Data shown:
···
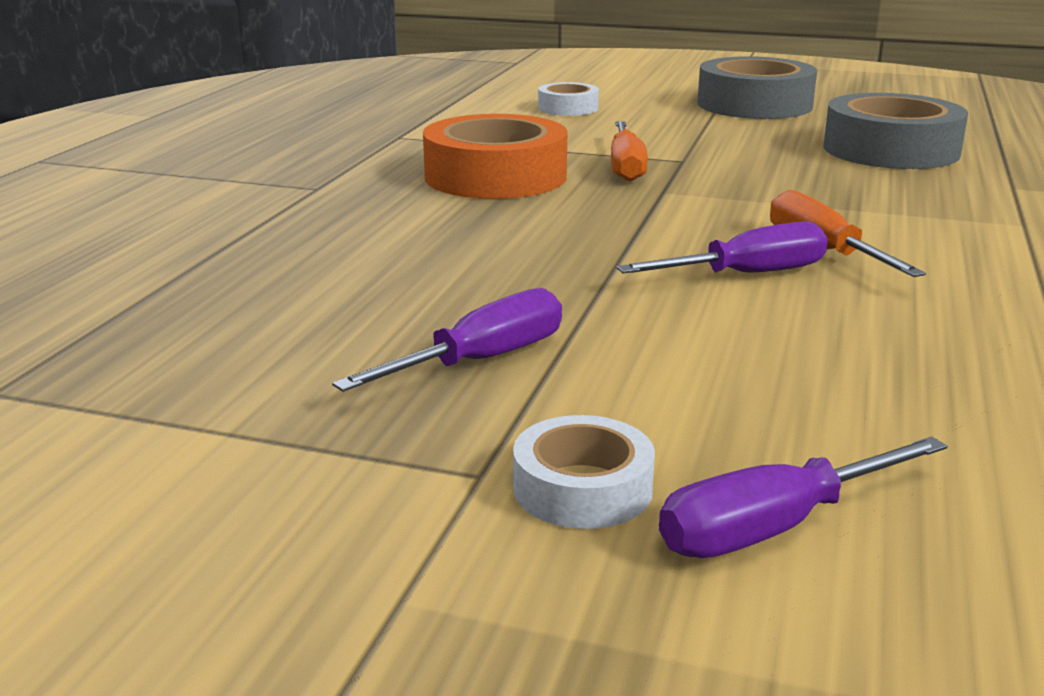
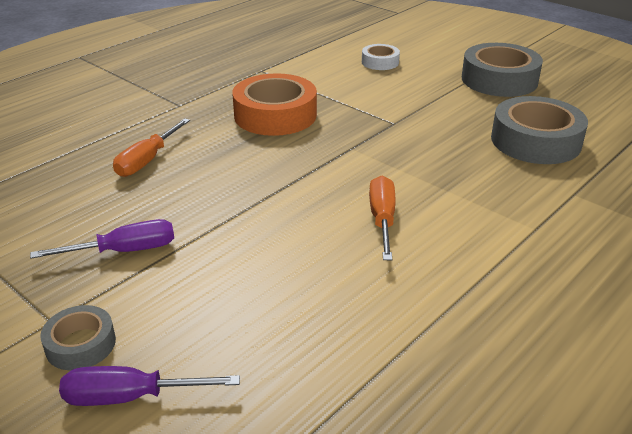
camera: 25 degrees right, 10 degrees up
(582, 488) = (81, 344): white tape -> grey tape
(626, 168) = (353, 123): orange screwdriver -> orange screwdriver (147, 161)
(748, 274) = (319, 227): purple screwdriver -> none

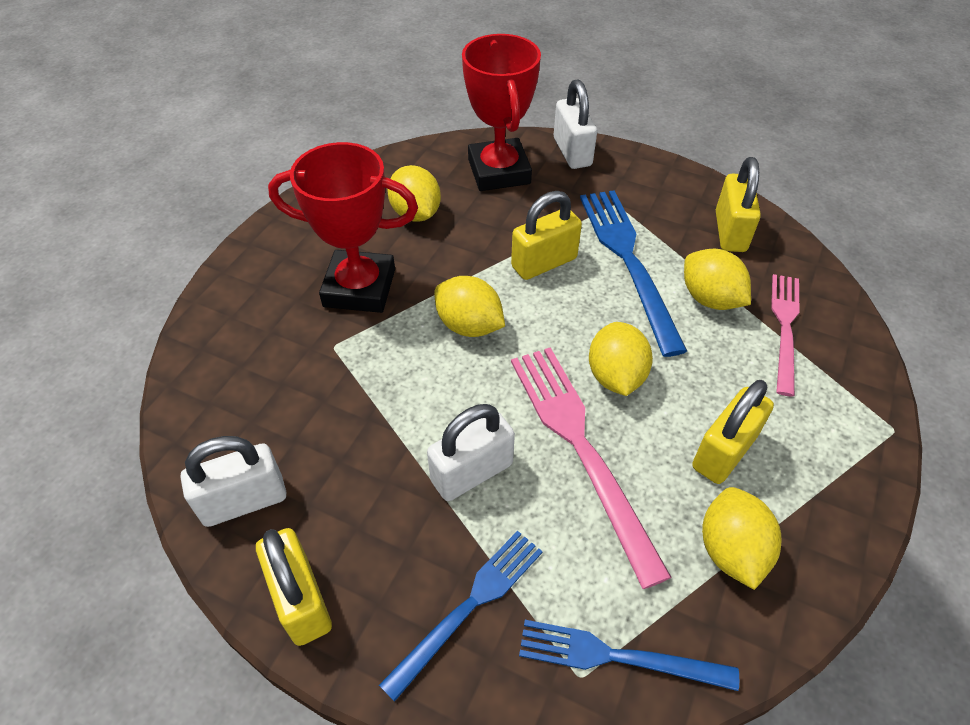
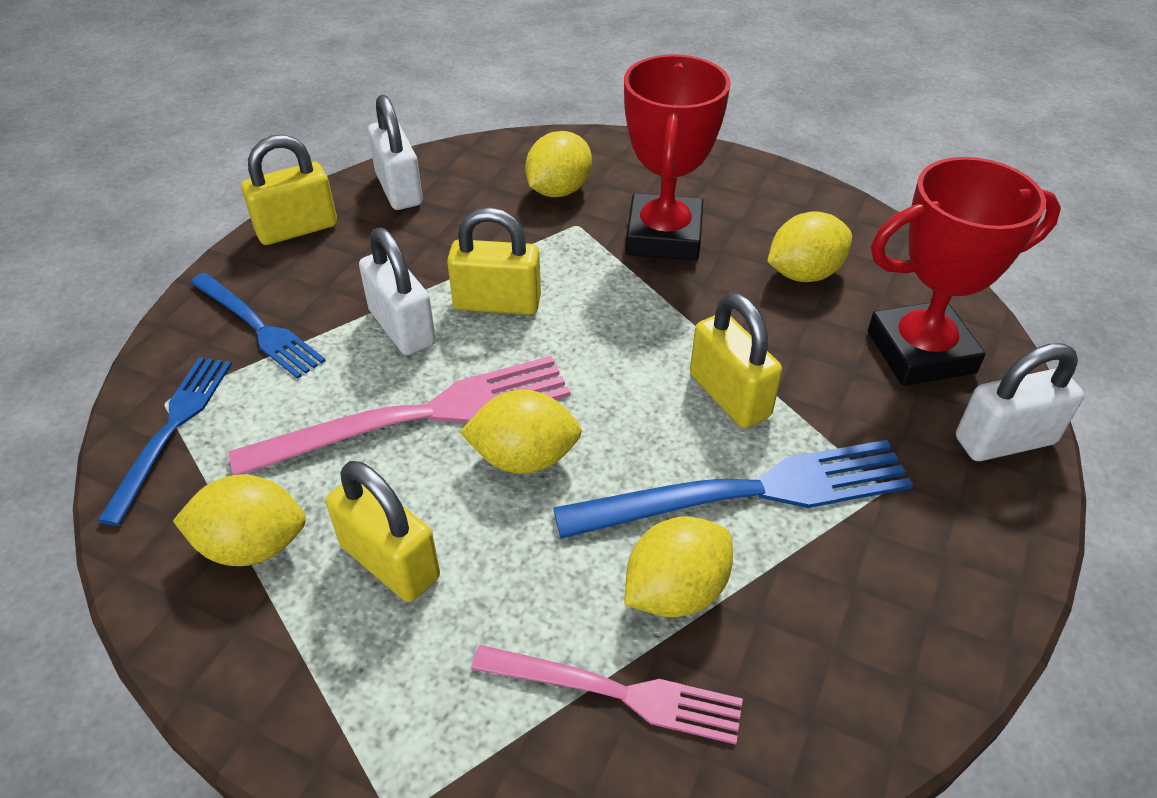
camera: 90 degrees right, 5 degrees down
(469, 325) = (609, 324): yellow lemon -> yellow lemon (559, 190)
(730, 232) = (849, 652): yellow padlock -> yellow padlock (497, 303)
···
Give back, exactly and with nothing added, the lines from the line with "(748, 274) = (319, 227): purple" through the final line of the data, both included; leave pictures out.

(748, 274) = (319, 227): purple screwdriver -> none

camera: 90 degrees right, 5 degrees down
(469, 325) = (609, 324): yellow lemon -> yellow lemon (559, 190)
(730, 232) = (849, 652): yellow padlock -> yellow padlock (497, 303)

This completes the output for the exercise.